> Content revision data:
=== Begin Enclosure ===
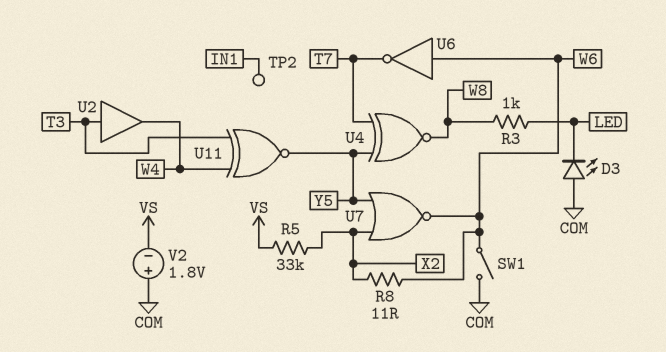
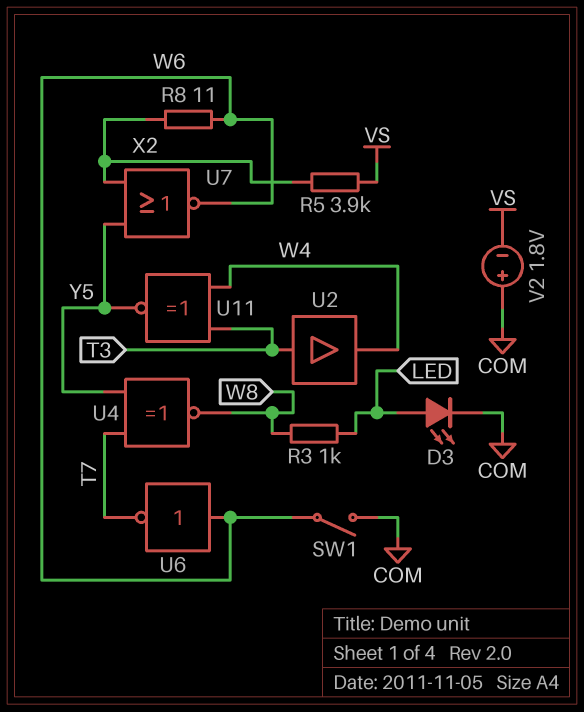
D3: LED (A COM, K LED) -> LED (A LED, K COM)
R5: 33k (VS, X2) -> 3.9k (VS, X2)
TP2: test point (IN1) -> none

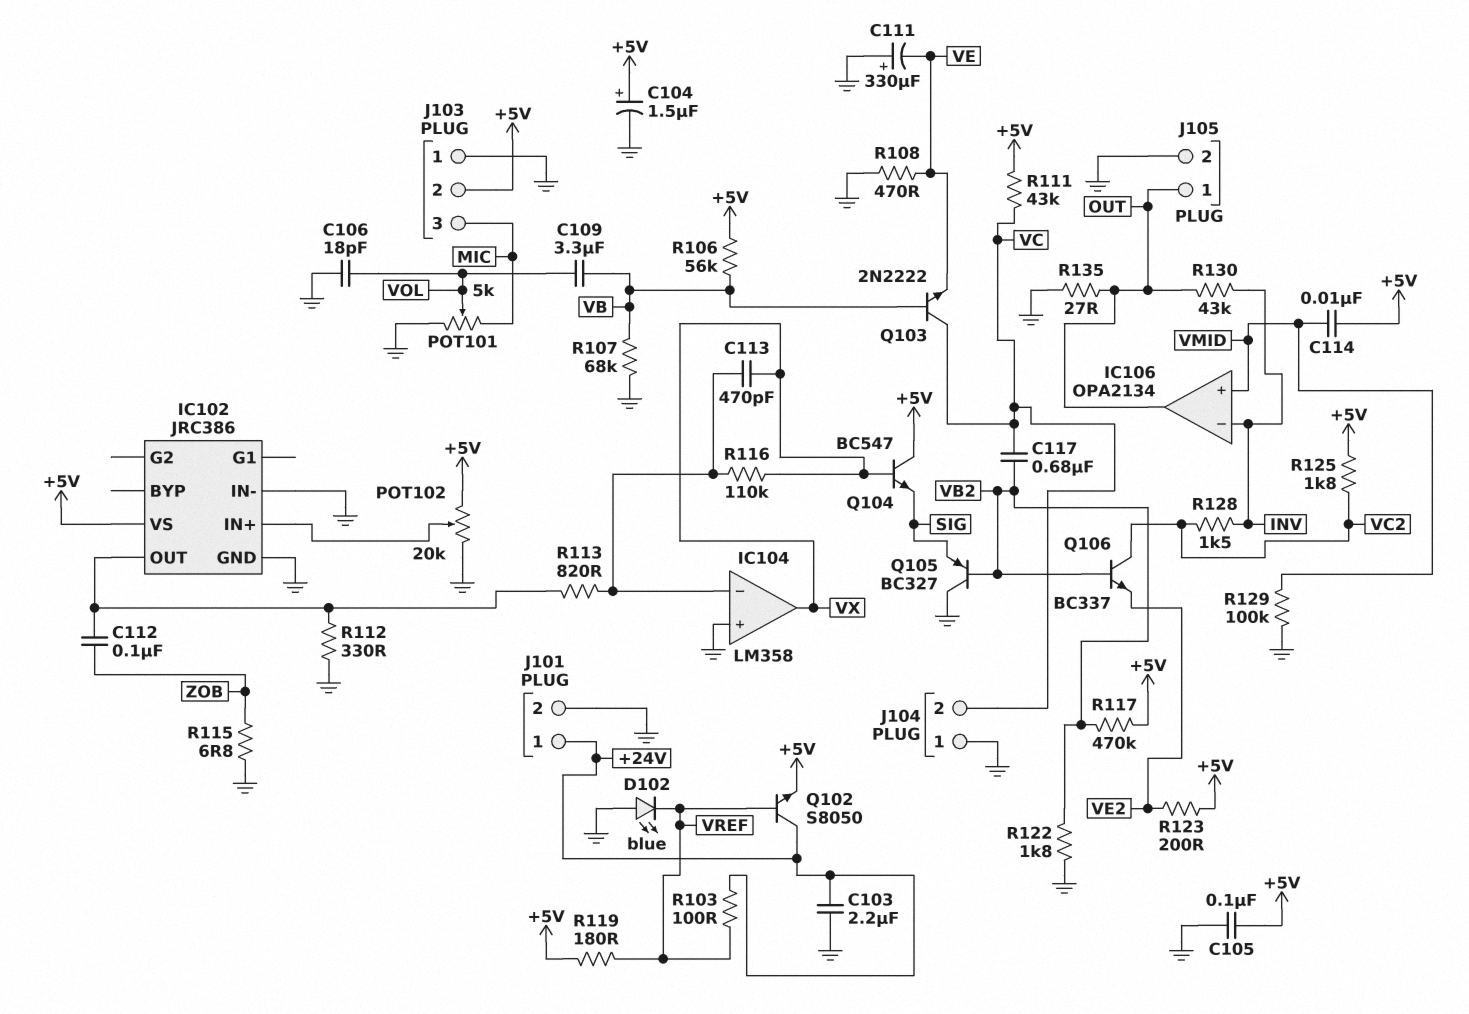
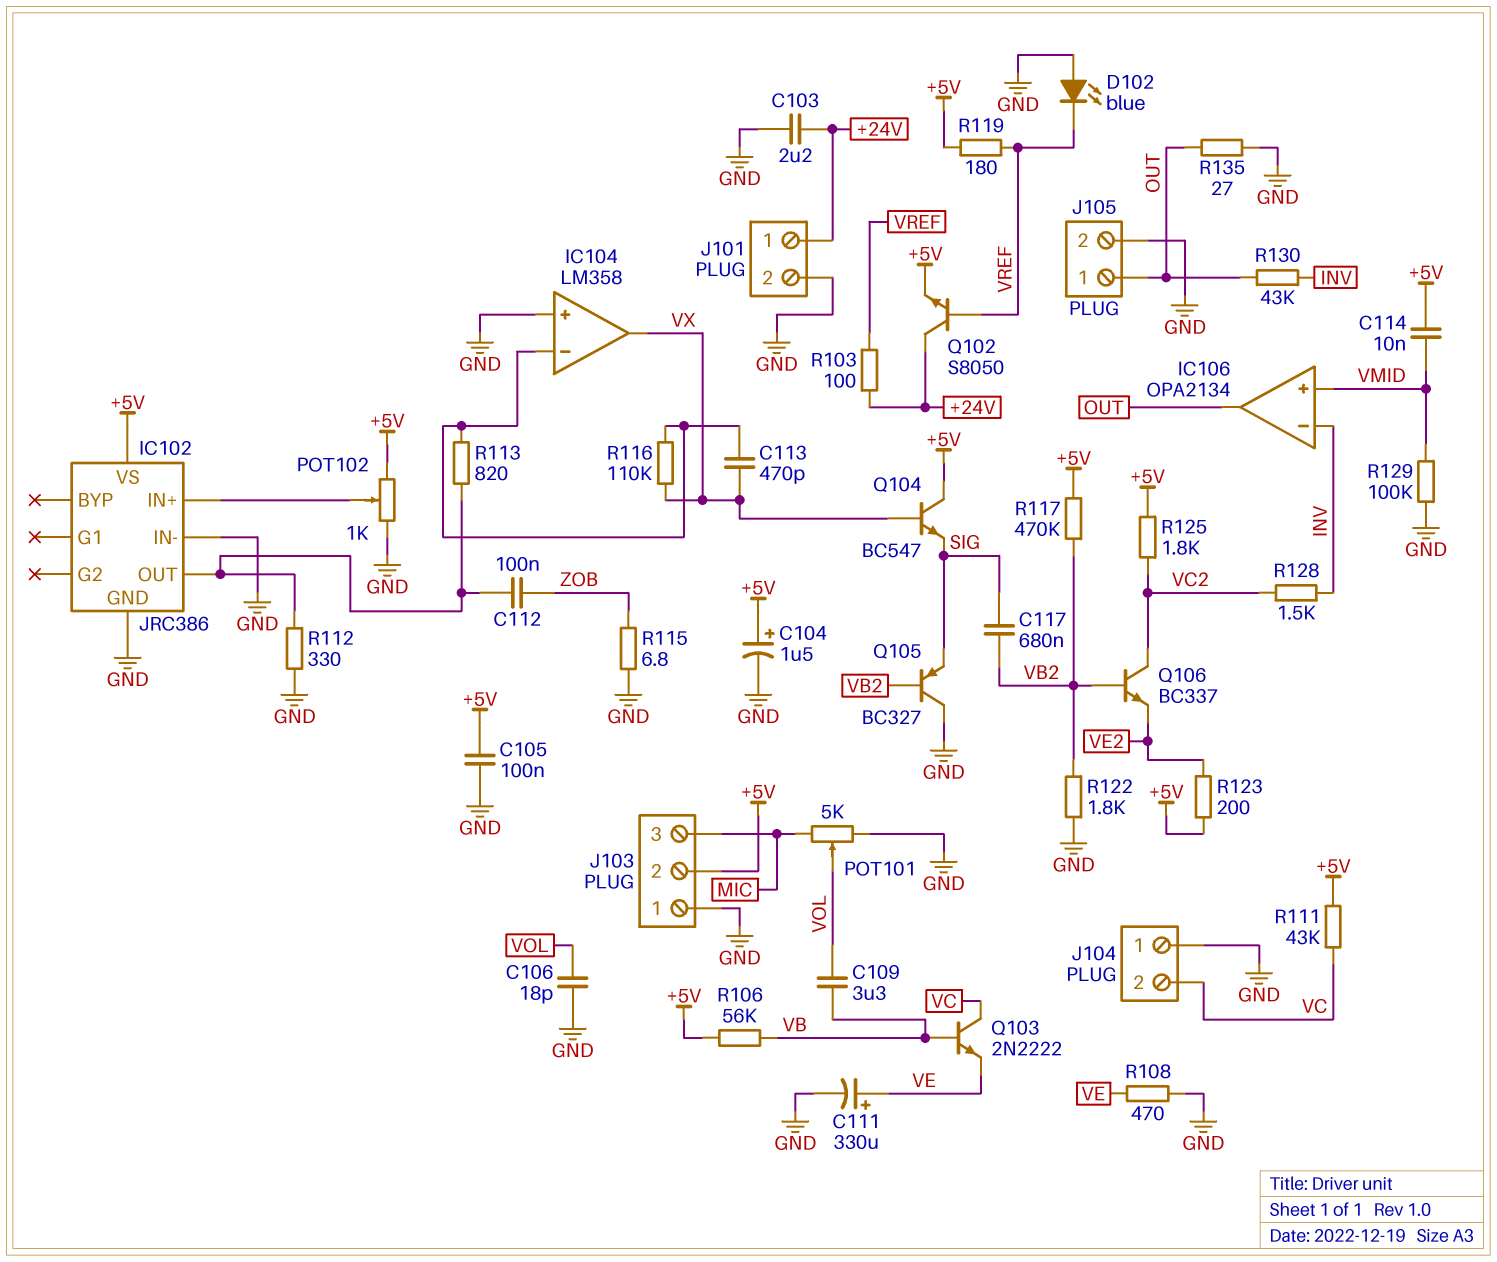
C111: 330uF (plus GND, minus VE) -> 330uF (plus VE, minus GND)
C117: 680nF (VB2, VC) -> 680nF (SIG, VB2)
POT102: 20k (+5V, GND, wiper IC102/IN+) -> 1k (+5V, GND, wiper IC102/IN+)
R107: 68k (GND, VB) -> none

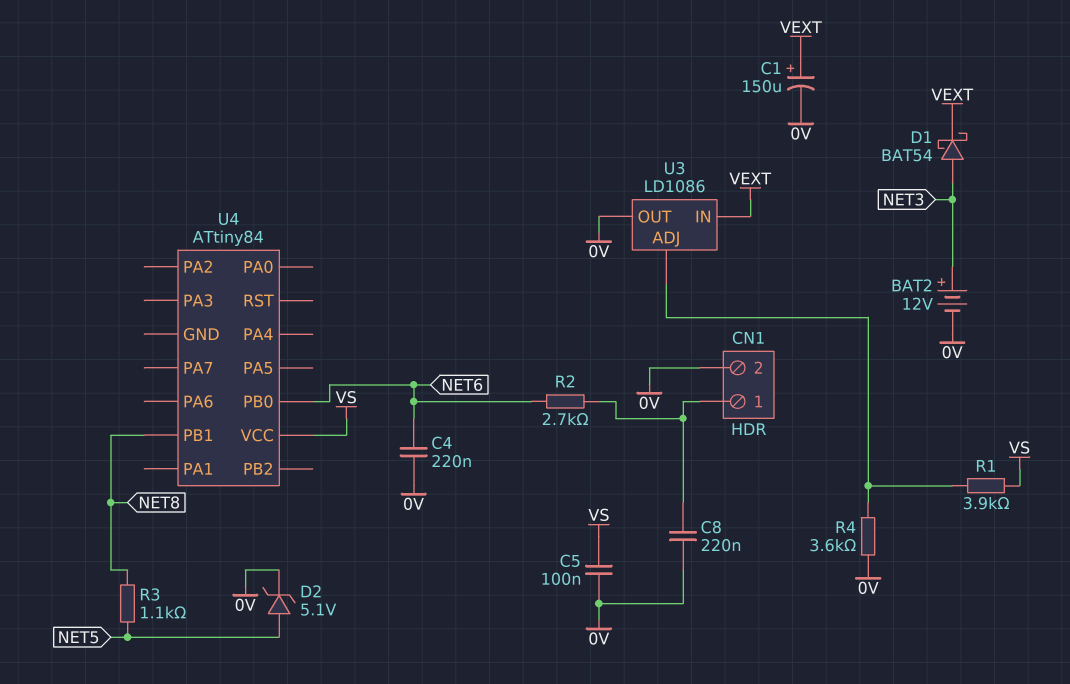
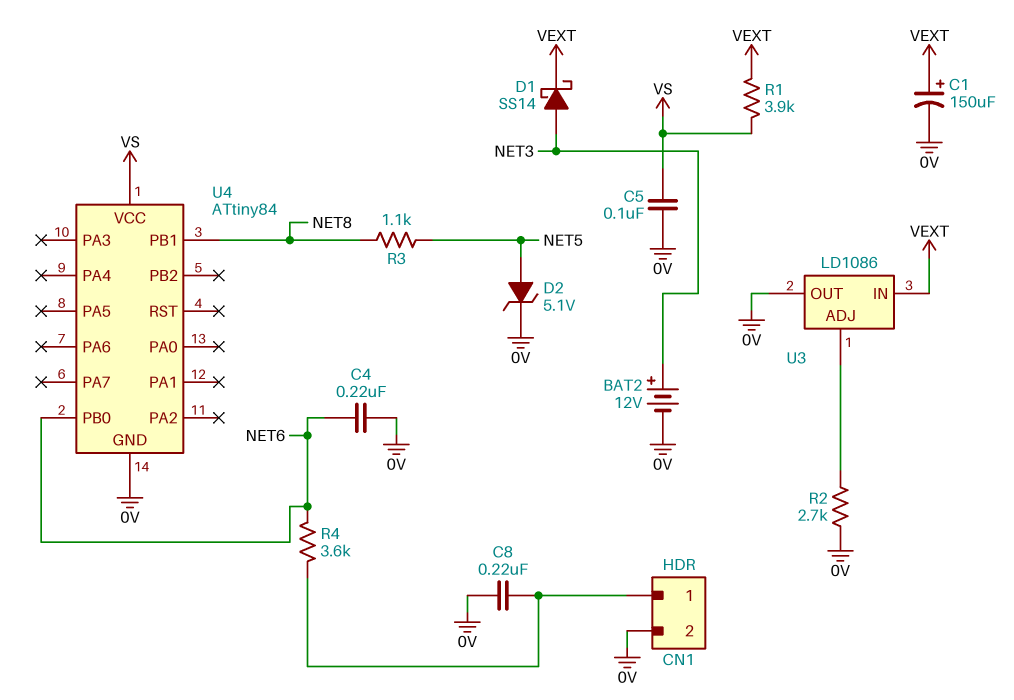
D1: schottky BAT54 (A NET3, K VEXT) -> schottky SS14 (A NET3, K VEXT)
R1: 3.9k (U3/ADJ, VS) -> 3.9k (VEXT, VS)
R2: 2.7k (CN1/1, NET6) -> 2.7k (0V, U3/ADJ)
R4: 3.6k (0V, U3/ADJ) -> 3.6k (CN1/1, NET6)
U4 pin GND: none -> 0V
=== End Enclosure ===
> Your goal:
Look through the entries above. Copy each line in which the string "VEXT" occurs.

> Task solution:
D1: schottky BAT54 (A NET3, K VEXT) -> schottky SS14 (A NET3, K VEXT)
R1: 3.9k (U3/ADJ, VS) -> 3.9k (VEXT, VS)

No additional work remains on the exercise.